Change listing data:
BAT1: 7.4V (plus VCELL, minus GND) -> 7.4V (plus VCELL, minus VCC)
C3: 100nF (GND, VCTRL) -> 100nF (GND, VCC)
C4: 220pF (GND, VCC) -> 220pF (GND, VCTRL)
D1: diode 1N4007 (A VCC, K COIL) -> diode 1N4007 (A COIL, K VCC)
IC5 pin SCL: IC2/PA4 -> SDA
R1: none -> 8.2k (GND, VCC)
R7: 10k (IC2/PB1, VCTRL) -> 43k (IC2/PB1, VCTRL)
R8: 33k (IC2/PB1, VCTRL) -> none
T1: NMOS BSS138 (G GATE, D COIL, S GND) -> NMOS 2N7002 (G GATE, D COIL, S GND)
---
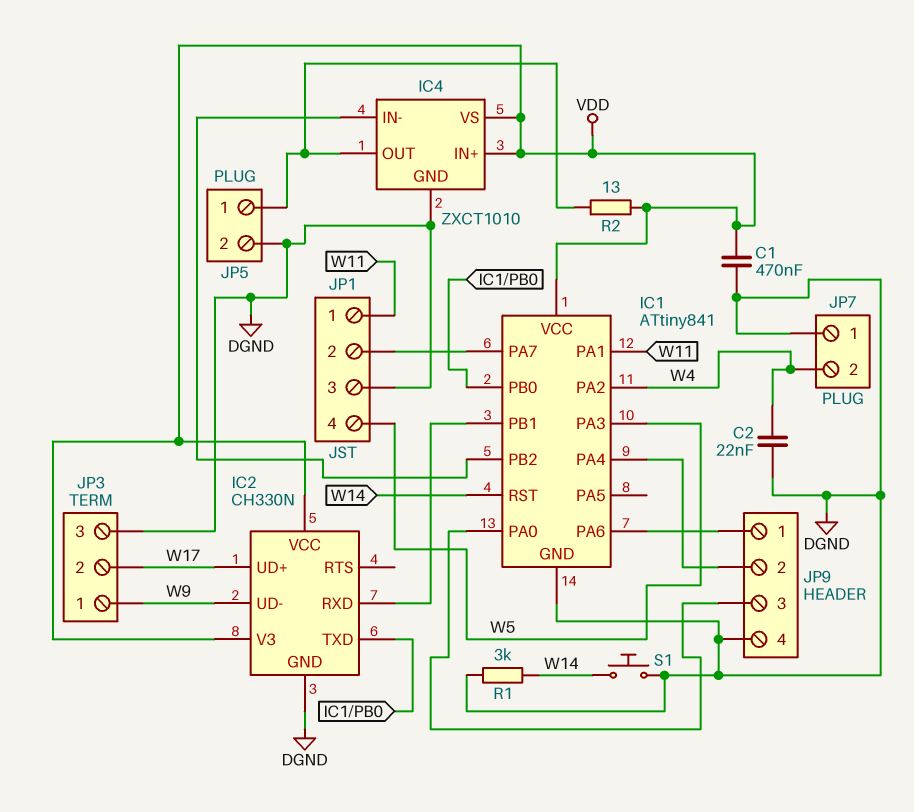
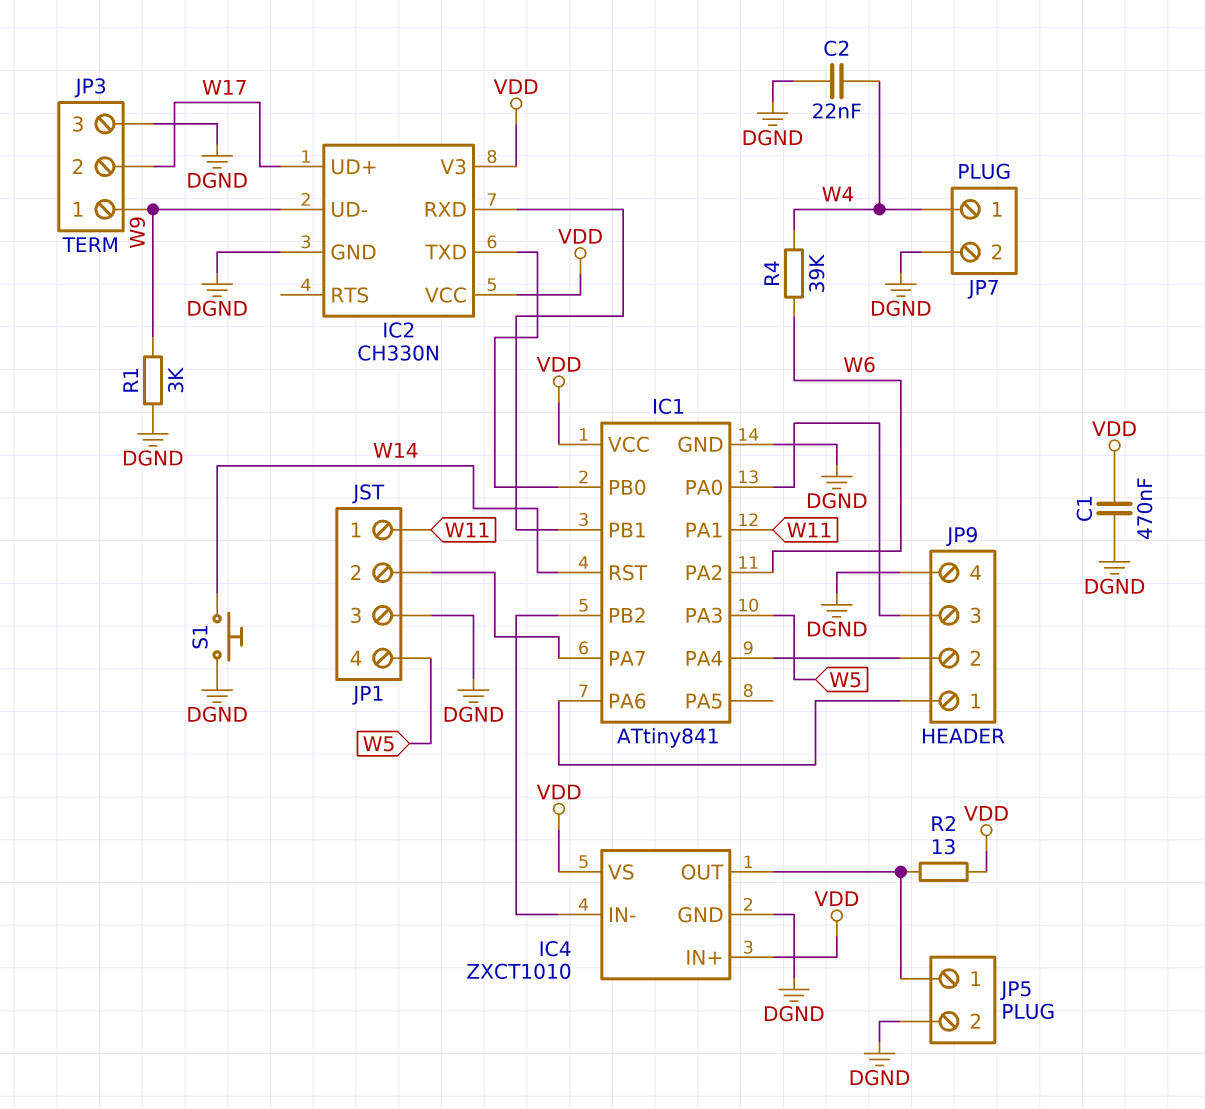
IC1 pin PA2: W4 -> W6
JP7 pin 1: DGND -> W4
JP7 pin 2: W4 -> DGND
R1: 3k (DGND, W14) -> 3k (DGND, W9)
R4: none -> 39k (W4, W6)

- [Task requirements]
The required answer is the run of lines above, starting at the line with "IC1 pin PA2: W4 -> W6" and ending at the line with "R4: none -> 39k (W4, W6)", reproduced exactly with both ends.

- [The completed task]
IC1 pin PA2: W4 -> W6
JP7 pin 1: DGND -> W4
JP7 pin 2: W4 -> DGND
R1: 3k (DGND, W14) -> 3k (DGND, W9)
R4: none -> 39k (W4, W6)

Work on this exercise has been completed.